**Exercise instructions:** All that is wanted is the exact lines from the first line of the data below through the line with "change=move; old=white pan", both ends included, with pictures omitted.

[Stored items]

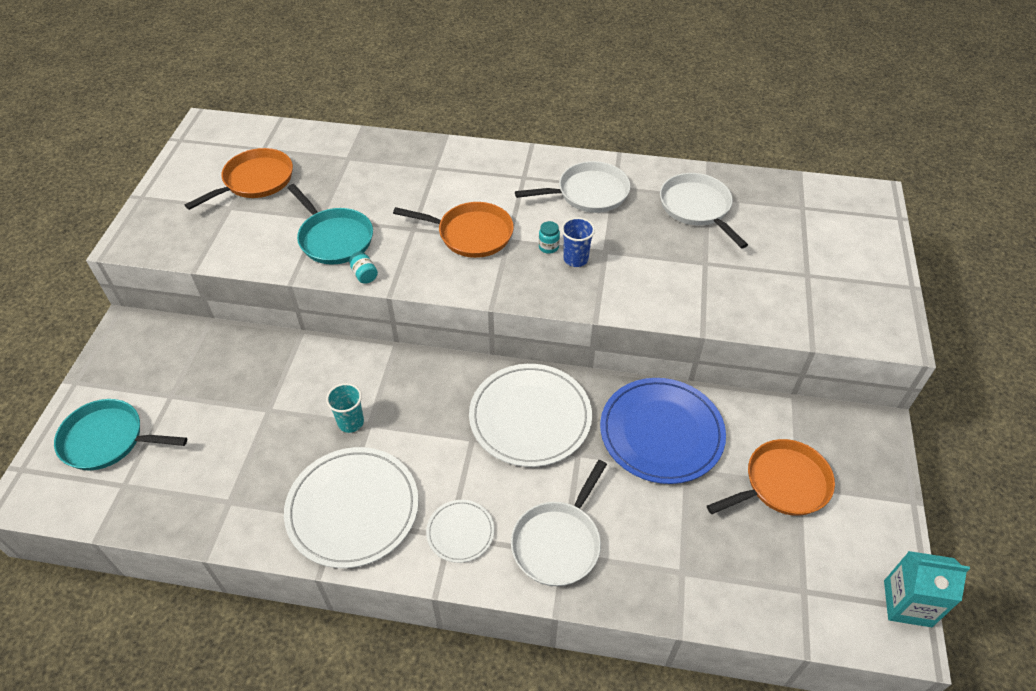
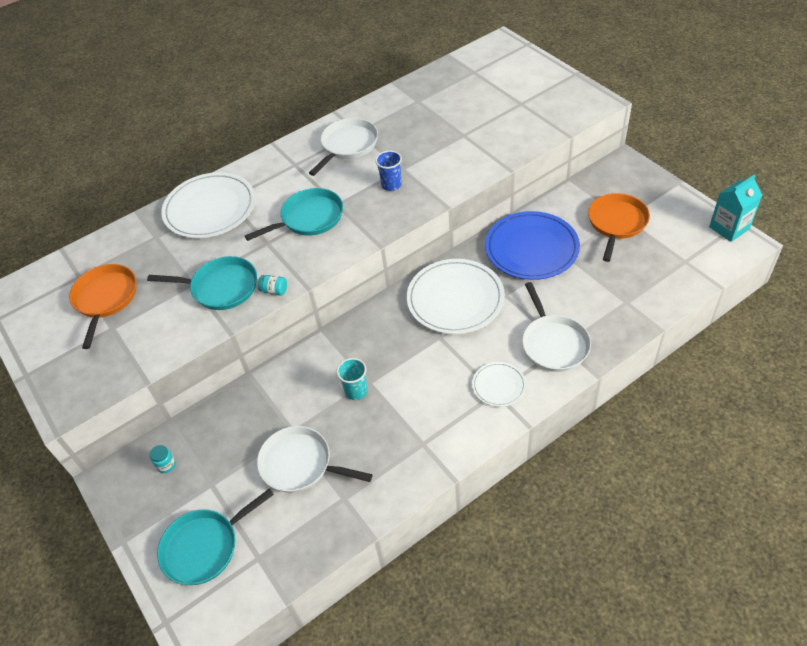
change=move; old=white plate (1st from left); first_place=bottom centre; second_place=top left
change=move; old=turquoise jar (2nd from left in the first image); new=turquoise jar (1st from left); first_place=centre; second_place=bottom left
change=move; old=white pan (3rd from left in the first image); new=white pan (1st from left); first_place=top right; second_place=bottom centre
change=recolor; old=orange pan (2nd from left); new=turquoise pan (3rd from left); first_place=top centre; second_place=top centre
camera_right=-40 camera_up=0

**Answer for the task:**
change=move; old=white plate (1st from left); first_place=bottom centre; second_place=top left
change=move; old=turquoise jar (2nd from left in the first image); new=turquoise jar (1st from left); first_place=centre; second_place=bottom left
change=move; old=white pan (3rd from left in the first image); new=white pan (1st from left); first_place=top right; second_place=bottom centre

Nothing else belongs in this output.